**WORK TO BE COMPLETED**
Using the records below, output the stretch that opens with the line containing "TP2: none -> test point (N018)" and closes with the line containing "R9: none -> 47k (VC, VE)", exactly and including both lines, with nothing more.

==========

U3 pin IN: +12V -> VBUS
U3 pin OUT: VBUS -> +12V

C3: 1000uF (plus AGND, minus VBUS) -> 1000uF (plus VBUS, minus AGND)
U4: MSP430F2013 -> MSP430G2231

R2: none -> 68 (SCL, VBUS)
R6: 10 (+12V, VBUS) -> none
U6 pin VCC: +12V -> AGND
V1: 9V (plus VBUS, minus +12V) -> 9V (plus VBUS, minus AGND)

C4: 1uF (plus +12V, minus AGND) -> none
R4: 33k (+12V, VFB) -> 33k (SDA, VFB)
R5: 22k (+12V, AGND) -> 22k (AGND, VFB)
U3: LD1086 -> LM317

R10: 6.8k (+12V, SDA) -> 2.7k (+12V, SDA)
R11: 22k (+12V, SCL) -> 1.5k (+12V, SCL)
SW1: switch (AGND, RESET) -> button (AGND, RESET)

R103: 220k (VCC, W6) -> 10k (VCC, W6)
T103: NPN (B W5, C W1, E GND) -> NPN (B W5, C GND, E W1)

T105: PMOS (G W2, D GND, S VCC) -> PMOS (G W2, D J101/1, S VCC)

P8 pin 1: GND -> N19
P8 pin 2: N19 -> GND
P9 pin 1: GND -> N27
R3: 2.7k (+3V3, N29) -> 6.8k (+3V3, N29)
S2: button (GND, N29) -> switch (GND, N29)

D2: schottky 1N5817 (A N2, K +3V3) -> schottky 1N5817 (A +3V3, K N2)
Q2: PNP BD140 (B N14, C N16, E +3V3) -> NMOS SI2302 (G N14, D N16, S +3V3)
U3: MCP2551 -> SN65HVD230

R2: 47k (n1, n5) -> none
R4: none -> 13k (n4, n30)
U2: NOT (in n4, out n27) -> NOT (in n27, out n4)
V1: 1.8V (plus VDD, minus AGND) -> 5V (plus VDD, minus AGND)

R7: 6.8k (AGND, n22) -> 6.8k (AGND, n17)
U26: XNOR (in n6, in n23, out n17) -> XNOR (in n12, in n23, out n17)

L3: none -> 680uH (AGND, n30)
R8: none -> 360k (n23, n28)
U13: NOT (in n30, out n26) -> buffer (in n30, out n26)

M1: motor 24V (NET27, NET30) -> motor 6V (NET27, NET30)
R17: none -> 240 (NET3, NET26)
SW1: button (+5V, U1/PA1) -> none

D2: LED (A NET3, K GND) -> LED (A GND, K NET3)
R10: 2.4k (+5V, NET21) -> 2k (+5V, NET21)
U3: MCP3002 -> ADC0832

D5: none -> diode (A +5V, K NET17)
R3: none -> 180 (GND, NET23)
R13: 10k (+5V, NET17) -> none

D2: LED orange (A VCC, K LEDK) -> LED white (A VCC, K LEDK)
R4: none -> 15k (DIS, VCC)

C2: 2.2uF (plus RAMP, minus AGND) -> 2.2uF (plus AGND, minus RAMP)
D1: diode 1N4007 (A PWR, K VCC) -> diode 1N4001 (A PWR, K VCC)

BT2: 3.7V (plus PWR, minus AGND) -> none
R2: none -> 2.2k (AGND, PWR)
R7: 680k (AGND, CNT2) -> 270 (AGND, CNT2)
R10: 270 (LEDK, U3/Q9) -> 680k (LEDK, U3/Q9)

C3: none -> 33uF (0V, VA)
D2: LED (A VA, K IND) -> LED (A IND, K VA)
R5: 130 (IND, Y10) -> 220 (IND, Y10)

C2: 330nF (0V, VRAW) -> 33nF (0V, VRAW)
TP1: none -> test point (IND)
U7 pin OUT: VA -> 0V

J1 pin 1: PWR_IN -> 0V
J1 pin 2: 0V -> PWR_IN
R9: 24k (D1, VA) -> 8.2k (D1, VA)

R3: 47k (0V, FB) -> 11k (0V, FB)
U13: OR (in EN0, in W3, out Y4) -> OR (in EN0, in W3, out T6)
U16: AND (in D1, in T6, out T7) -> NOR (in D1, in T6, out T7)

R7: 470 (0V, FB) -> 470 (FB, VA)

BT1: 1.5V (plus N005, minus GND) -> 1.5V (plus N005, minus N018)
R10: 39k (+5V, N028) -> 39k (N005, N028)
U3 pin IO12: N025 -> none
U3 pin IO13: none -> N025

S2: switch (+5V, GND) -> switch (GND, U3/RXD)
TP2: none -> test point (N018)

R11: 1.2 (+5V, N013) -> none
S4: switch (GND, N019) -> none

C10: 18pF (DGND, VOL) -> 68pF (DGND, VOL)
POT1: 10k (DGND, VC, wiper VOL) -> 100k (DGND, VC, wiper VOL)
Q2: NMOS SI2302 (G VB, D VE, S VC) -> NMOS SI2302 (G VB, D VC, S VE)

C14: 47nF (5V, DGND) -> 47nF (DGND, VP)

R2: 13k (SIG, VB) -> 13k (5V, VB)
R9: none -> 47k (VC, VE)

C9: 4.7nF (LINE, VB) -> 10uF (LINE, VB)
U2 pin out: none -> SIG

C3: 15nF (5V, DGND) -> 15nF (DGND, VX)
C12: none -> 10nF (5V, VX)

==========

**EXERCISE RESULT**
TP2: none -> test point (N018)

R11: 1.2 (+5V, N013) -> none
S4: switch (GND, N019) -> none

C10: 18pF (DGND, VOL) -> 68pF (DGND, VOL)
POT1: 10k (DGND, VC, wiper VOL) -> 100k (DGND, VC, wiper VOL)
Q2: NMOS SI2302 (G VB, D VE, S VC) -> NMOS SI2302 (G VB, D VC, S VE)

C14: 47nF (5V, DGND) -> 47nF (DGND, VP)

R2: 13k (SIG, VB) -> 13k (5V, VB)
R9: none -> 47k (VC, VE)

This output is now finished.